___ Data records
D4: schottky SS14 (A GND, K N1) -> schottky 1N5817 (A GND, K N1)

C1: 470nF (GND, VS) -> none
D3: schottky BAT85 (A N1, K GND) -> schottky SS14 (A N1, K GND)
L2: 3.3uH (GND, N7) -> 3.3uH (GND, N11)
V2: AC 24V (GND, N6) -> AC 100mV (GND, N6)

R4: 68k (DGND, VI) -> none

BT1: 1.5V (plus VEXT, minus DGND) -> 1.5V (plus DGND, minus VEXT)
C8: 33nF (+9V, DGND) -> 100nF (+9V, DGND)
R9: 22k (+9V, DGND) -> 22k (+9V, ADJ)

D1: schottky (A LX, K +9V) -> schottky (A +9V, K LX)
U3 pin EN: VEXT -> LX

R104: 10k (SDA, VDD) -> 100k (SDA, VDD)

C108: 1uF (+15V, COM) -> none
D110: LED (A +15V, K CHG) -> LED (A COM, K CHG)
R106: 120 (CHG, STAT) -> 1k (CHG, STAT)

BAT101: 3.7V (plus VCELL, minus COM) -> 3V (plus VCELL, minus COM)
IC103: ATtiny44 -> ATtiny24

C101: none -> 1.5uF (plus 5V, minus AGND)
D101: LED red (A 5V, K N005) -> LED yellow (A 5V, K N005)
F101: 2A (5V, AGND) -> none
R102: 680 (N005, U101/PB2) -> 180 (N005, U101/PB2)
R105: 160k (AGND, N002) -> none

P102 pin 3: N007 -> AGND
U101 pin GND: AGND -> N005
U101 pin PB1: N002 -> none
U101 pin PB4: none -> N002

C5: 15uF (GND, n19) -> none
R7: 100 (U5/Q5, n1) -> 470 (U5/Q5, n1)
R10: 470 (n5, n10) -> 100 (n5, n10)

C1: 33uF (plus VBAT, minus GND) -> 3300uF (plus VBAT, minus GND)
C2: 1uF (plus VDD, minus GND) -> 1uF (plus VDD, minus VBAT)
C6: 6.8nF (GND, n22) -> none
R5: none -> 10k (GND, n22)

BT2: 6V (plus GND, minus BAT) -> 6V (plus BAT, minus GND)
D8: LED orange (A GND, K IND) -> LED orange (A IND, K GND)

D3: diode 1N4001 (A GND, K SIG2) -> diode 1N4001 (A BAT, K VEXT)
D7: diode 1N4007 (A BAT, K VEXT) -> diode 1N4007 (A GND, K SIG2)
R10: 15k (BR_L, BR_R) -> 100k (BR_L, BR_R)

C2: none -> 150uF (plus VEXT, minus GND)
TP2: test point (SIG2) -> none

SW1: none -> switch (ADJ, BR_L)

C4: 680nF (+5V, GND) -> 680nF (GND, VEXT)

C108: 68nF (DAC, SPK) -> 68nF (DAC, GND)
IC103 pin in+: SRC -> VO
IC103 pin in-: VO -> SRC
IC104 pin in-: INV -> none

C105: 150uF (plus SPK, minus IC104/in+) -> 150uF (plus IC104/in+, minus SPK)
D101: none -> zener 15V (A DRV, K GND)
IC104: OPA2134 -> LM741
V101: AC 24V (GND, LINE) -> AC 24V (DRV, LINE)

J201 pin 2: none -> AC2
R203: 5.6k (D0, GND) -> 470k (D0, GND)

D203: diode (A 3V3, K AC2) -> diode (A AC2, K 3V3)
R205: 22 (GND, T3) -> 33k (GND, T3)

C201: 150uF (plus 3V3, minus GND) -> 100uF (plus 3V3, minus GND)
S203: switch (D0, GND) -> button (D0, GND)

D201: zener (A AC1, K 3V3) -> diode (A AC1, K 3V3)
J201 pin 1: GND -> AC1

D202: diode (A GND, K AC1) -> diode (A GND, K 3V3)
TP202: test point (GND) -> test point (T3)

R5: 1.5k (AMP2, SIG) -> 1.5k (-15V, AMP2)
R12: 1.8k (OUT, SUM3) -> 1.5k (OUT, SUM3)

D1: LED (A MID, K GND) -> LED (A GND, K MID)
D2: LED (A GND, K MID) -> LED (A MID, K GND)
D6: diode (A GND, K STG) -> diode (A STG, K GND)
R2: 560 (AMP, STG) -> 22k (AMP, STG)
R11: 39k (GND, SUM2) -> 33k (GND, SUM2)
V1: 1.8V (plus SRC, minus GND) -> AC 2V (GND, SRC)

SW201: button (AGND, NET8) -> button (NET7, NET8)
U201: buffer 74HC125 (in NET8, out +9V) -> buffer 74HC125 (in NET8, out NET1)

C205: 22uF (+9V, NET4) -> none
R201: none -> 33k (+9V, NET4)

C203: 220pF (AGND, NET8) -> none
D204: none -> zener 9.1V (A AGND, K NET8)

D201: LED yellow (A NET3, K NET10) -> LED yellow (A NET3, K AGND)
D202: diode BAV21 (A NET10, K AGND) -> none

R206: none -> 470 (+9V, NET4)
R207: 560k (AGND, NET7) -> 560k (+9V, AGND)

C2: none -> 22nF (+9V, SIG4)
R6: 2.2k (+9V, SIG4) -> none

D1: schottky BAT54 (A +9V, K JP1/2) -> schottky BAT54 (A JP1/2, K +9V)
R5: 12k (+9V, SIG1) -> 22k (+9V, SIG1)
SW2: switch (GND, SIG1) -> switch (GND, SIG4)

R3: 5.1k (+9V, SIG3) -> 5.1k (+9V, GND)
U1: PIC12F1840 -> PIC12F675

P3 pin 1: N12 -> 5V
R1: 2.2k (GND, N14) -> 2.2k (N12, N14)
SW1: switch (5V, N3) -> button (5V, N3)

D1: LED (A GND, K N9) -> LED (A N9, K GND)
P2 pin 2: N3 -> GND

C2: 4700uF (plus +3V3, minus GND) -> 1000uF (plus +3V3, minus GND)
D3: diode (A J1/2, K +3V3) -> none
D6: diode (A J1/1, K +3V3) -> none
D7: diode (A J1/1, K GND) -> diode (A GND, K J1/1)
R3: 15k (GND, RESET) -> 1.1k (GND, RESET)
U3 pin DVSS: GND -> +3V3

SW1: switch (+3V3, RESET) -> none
______
What the task requires: Look through the data above for the word "zener". Report each line where it occurs.

Task output:
D101: none -> zener 15V (A DRV, K GND)
D201: zener (A AC1, K 3V3) -> diode (A AC1, K 3V3)
D204: none -> zener 9.1V (A AGND, K NET8)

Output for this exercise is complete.